§ **Problem to work on**:
Each line from the one with "relocated,vase (turquoise),[385 222" through the final line of the entries below must be printed exactly, and the pictures must not be.

(Coordinate-based change listings)
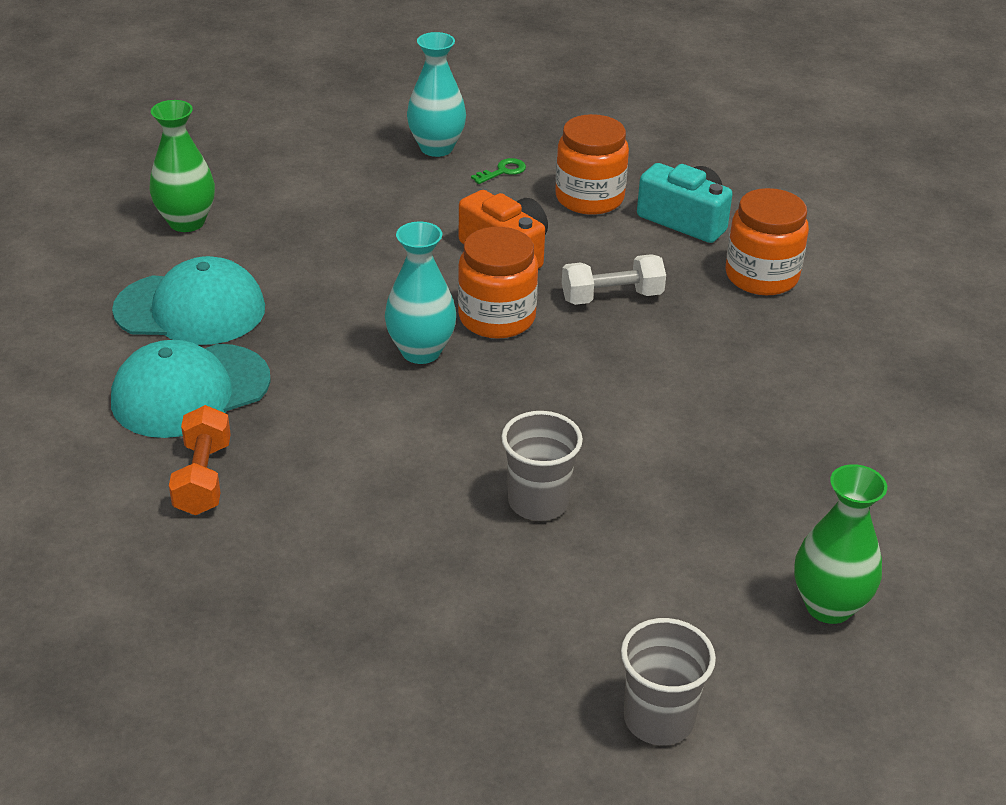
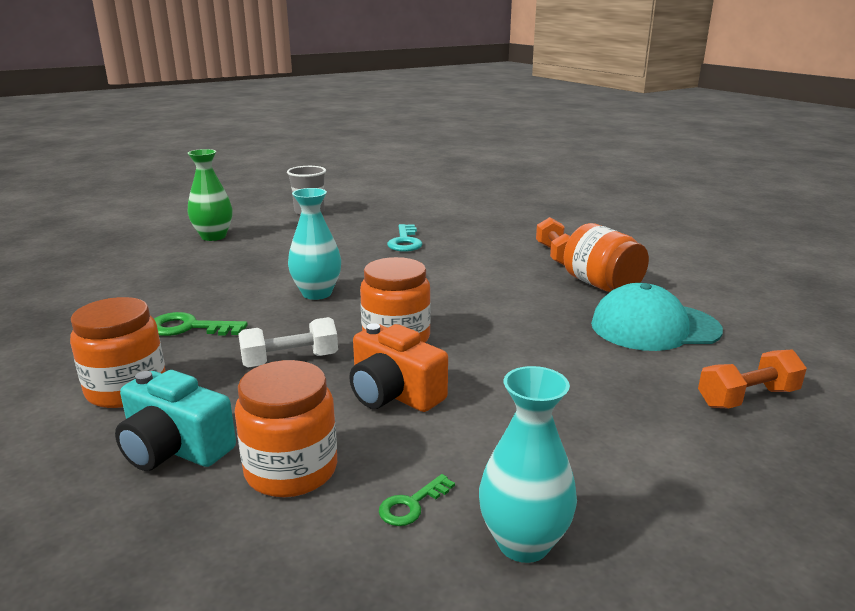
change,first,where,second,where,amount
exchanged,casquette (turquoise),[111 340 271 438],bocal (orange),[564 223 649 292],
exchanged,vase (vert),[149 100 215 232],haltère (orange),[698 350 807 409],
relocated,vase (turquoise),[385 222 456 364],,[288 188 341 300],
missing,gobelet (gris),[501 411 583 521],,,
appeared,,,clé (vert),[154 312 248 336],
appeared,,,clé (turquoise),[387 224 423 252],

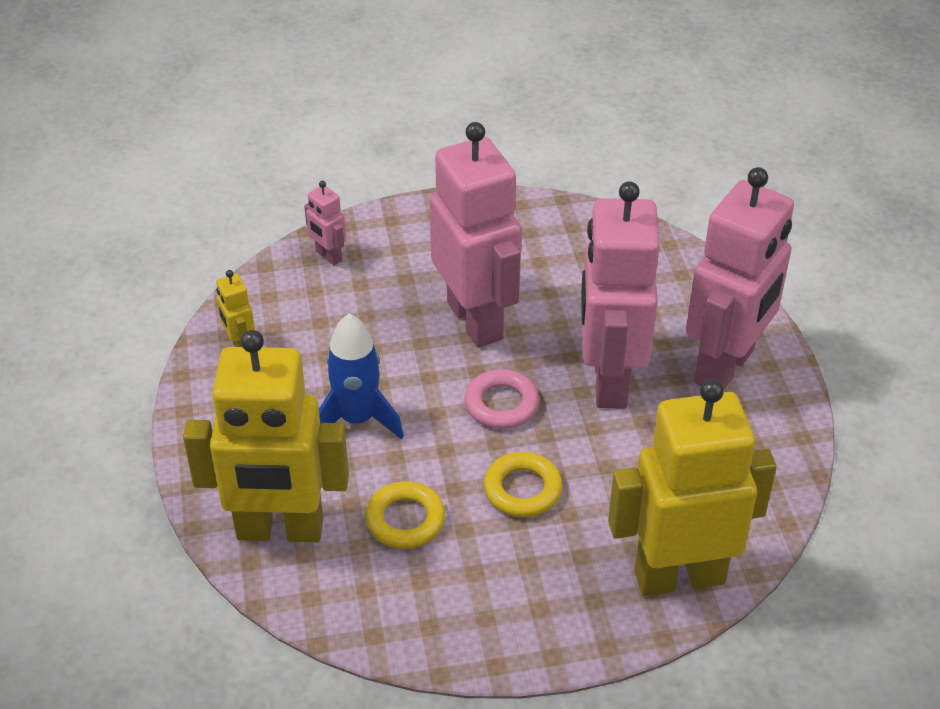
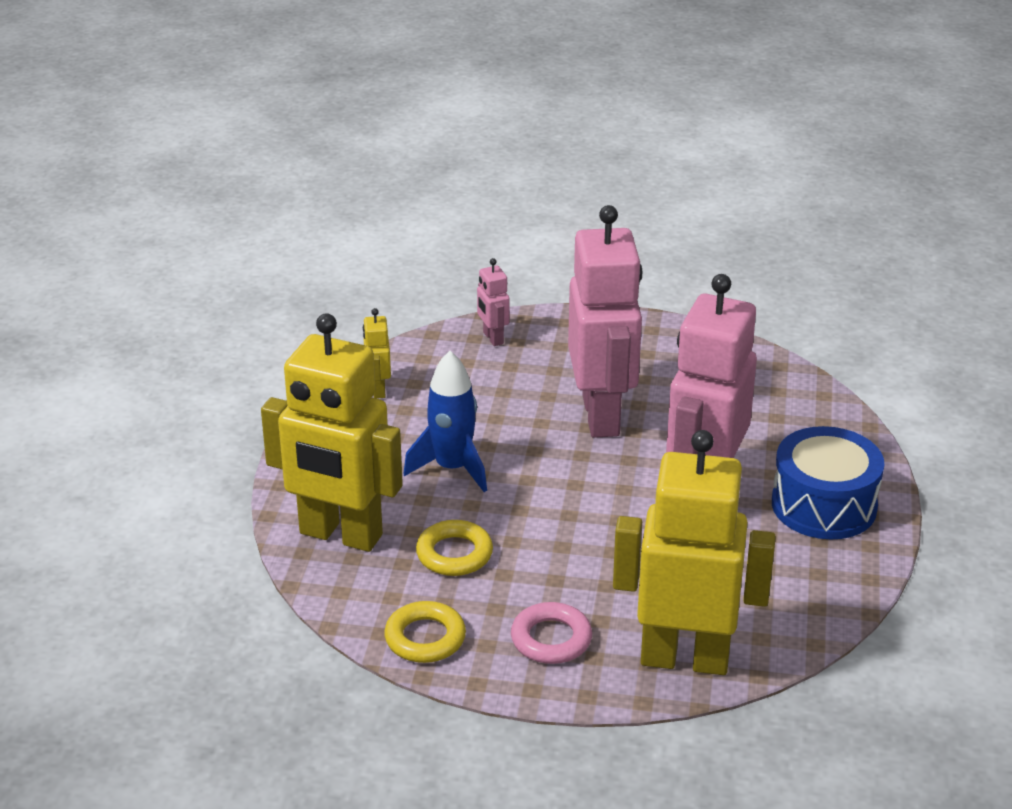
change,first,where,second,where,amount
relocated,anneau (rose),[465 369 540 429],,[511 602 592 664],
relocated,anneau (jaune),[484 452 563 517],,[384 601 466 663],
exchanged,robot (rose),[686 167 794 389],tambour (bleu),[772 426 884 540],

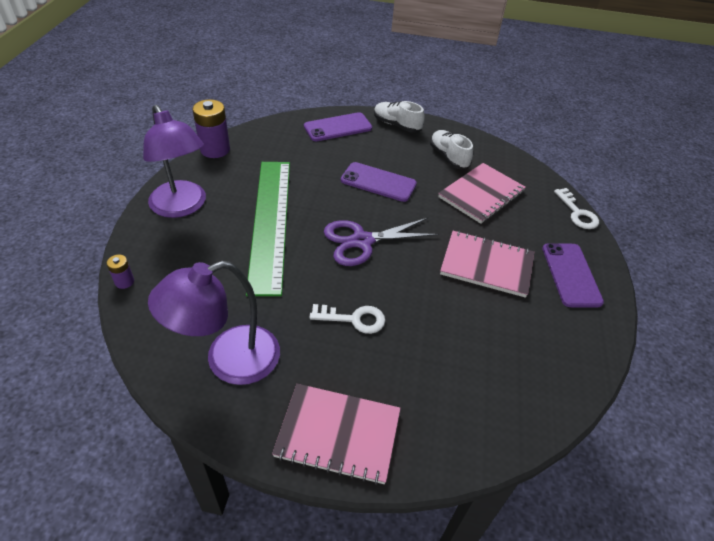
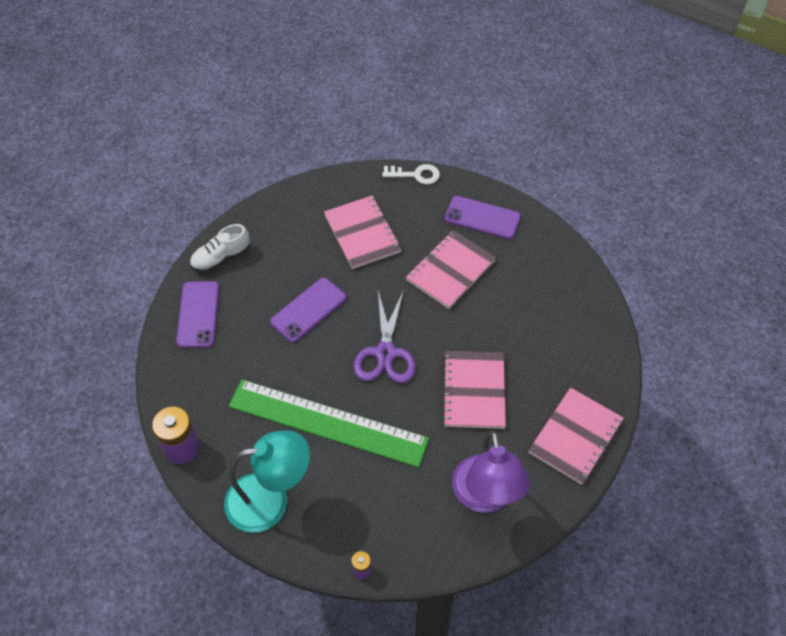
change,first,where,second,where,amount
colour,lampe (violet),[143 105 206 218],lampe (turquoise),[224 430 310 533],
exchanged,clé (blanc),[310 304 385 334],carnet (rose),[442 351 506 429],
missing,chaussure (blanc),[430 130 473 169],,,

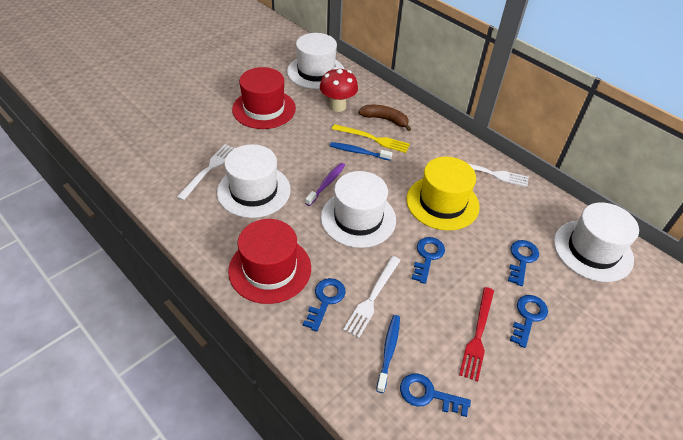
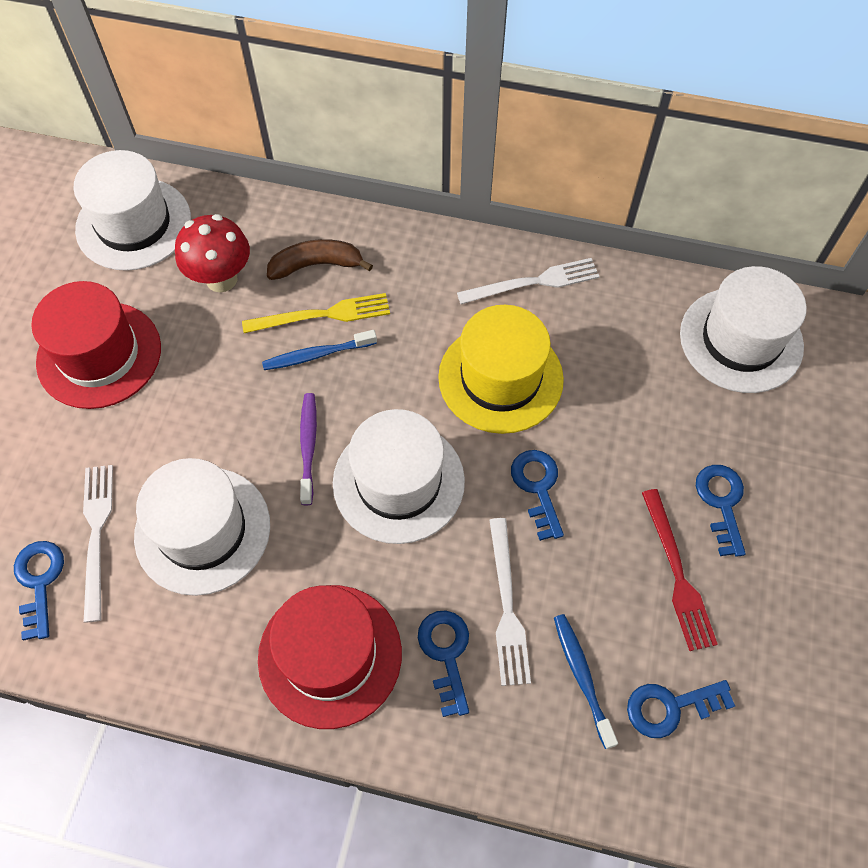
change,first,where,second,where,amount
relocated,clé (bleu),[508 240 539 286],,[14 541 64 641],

§ **Exercise output**:
relocated,vase (turquoise),[385 222 456 364],,[288 188 341 300],
missing,gobelet (gris),[501 411 583 521],,,
appeared,,,clé (vert),[154 312 248 336],
appeared,,,clé (turquoise),[387 224 423 252],

change,first,where,second,where,amount
relocated,anneau (rose),[465 369 540 429],,[511 602 592 664],
relocated,anneau (jaune),[484 452 563 517],,[384 601 466 663],
exchanged,robot (rose),[686 167 794 389],tambour (bleu),[772 426 884 540],

change,first,where,second,where,amount
colour,lampe (violet),[143 105 206 218],lampe (turquoise),[224 430 310 533],
exchanged,clé (blanc),[310 304 385 334],carnet (rose),[442 351 506 429],
missing,chaussure (blanc),[430 130 473 169],,,

change,first,where,second,where,amount
relocated,clé (bleu),[508 240 539 286],,[14 541 64 641],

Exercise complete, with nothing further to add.